Exercise inputs

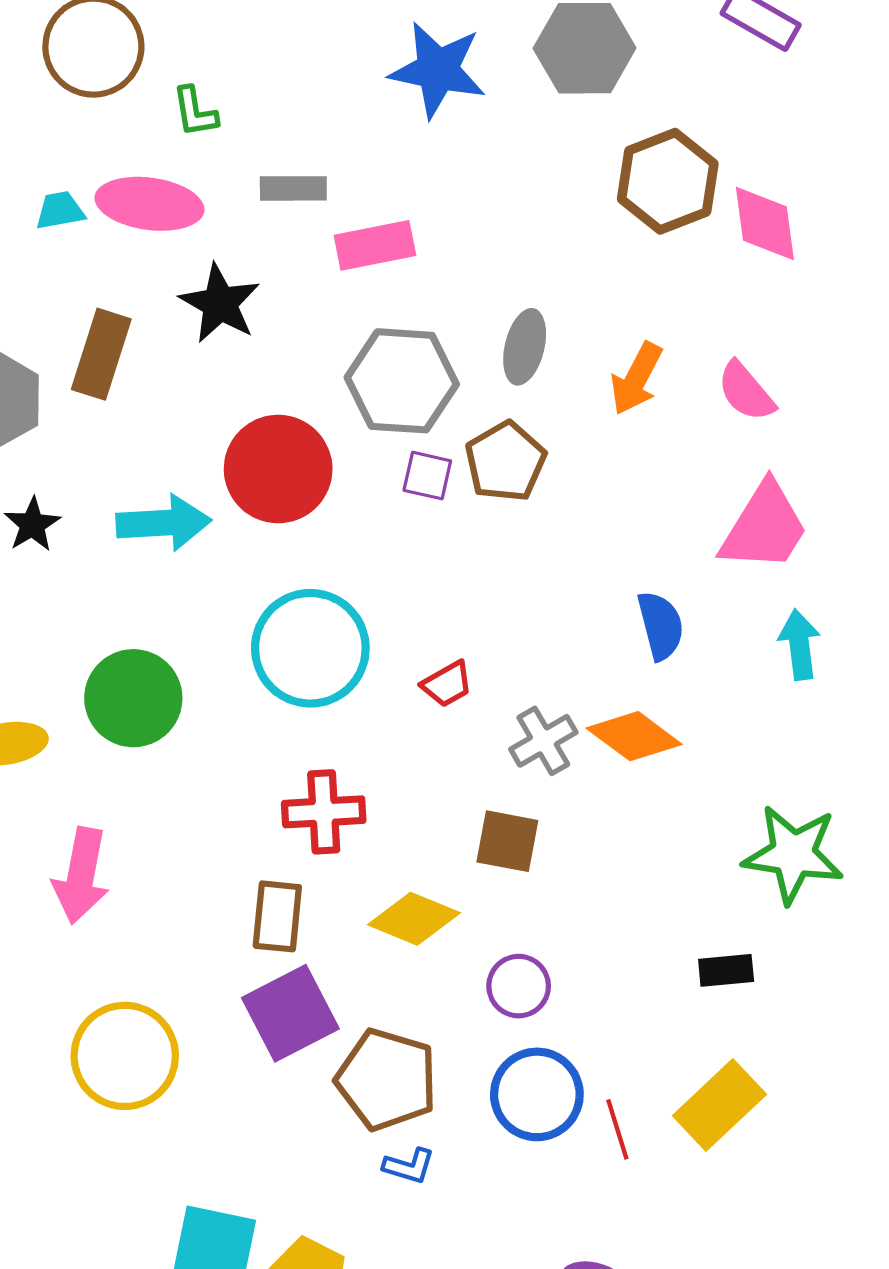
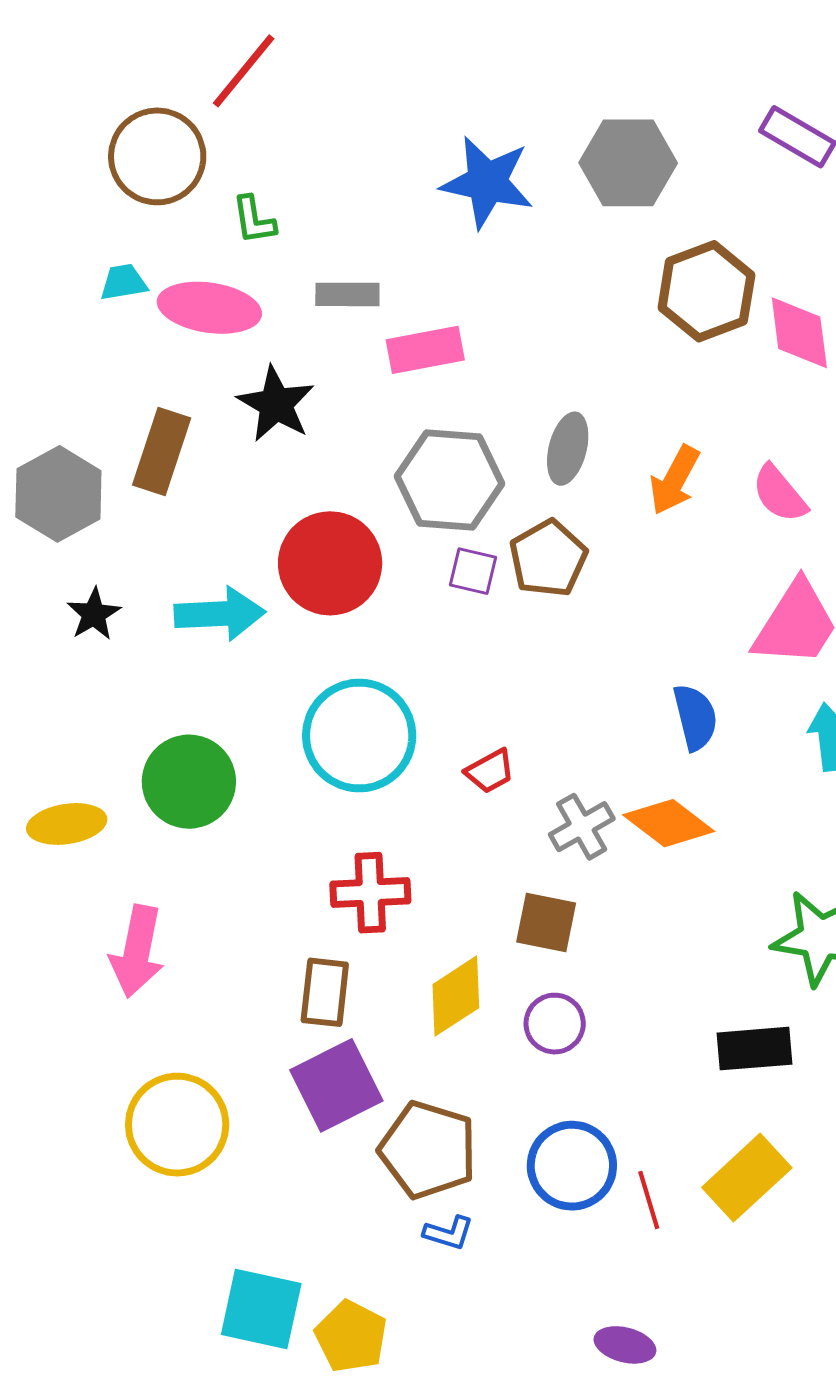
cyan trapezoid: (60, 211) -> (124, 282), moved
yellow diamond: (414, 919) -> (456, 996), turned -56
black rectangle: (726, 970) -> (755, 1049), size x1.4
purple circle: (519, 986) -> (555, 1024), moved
...
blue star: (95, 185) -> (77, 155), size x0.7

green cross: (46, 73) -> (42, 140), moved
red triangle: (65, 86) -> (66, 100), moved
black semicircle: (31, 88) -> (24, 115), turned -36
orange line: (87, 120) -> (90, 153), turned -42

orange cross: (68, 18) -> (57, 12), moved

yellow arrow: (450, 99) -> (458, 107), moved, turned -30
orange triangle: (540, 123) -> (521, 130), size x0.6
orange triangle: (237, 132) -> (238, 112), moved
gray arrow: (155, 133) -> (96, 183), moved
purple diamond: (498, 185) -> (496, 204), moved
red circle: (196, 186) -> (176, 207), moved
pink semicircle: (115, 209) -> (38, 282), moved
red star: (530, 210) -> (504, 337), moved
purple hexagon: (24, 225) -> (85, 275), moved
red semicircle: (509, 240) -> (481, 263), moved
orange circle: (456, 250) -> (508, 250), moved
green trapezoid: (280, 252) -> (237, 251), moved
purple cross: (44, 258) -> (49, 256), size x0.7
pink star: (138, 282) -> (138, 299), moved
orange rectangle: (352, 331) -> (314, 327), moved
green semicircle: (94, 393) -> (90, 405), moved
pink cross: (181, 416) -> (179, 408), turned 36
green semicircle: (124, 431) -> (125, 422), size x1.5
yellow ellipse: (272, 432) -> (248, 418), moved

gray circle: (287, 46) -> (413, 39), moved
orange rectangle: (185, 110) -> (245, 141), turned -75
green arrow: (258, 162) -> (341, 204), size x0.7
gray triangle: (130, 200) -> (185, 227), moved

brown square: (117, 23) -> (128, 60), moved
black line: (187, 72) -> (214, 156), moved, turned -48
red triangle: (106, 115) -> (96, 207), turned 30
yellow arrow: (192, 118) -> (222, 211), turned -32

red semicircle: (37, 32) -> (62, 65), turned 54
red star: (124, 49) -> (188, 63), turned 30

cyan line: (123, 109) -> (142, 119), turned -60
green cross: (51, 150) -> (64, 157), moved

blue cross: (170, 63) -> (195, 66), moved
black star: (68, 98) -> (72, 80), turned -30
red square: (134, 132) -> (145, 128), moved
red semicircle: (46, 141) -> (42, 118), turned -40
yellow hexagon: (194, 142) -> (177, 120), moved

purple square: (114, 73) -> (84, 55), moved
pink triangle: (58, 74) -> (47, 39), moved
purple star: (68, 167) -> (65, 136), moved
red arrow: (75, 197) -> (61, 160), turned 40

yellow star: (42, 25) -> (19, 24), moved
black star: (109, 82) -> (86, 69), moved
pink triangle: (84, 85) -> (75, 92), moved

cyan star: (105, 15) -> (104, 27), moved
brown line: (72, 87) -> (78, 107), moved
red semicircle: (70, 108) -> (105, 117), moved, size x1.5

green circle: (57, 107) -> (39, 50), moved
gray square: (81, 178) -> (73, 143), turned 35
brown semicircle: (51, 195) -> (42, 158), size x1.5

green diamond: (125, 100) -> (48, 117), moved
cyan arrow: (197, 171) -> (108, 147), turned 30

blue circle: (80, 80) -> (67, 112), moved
...
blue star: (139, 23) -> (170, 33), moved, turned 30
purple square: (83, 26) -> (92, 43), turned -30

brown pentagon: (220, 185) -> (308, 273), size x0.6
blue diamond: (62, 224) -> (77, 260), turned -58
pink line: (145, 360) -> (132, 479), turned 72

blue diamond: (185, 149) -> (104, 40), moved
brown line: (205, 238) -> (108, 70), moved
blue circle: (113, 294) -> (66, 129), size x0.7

Problem requirements
Whenever the word "green" turns up in a line of the listing above, copy the line.

Task solution
green cross: (46, 73) -> (42, 140), moved
green trapezoid: (280, 252) -> (237, 251), moved
green semicircle: (94, 393) -> (90, 405), moved
green semicircle: (124, 431) -> (125, 422), size x1.5
green arrow: (258, 162) -> (341, 204), size x0.7
green cross: (51, 150) -> (64, 157), moved
green circle: (57, 107) -> (39, 50), moved
green diamond: (125, 100) -> (48, 117), moved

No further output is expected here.